■ **Exercise requirements**: Find the line in the material below that contains "PIXELS pin DIN: TX -> D2", then give it again, with all later lines, exactly as shown.

■ **Data for the task**:
════════
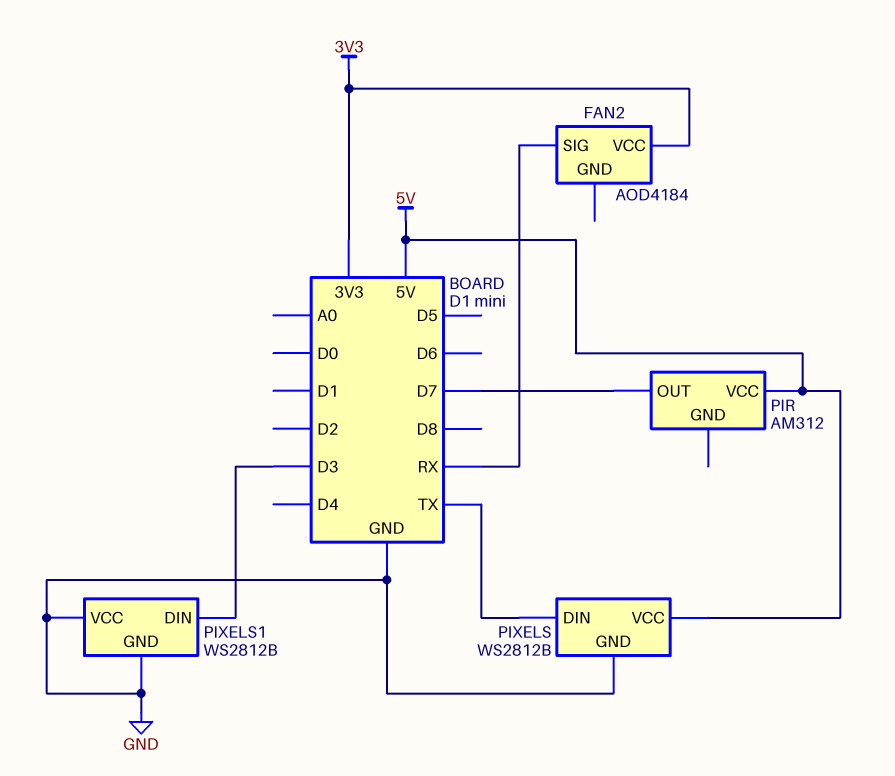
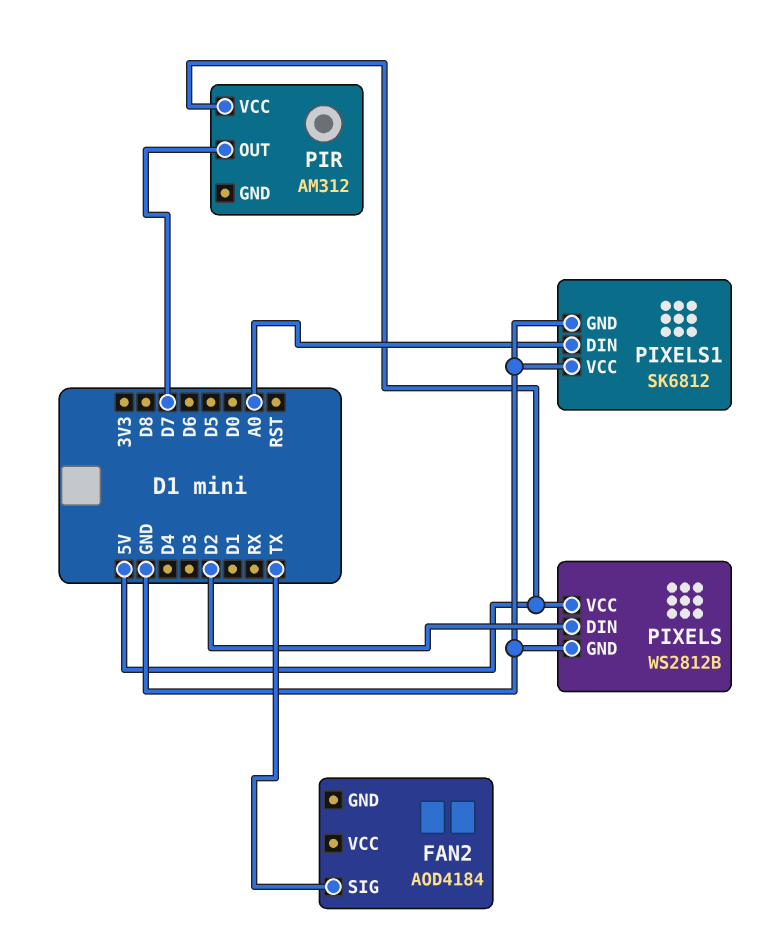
FAN2 pin SIG: RX -> TX
FAN2 pin VCC: 3V3 -> none
PIXELS pin DIN: TX -> D2
PIXELS1: WS2812B -> SK6812
PIXELS1 pin DIN: D3 -> A0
════════
■ **Response to this task**:
PIXELS pin DIN: TX -> D2
PIXELS1: WS2812B -> SK6812
PIXELS1 pin DIN: D3 -> A0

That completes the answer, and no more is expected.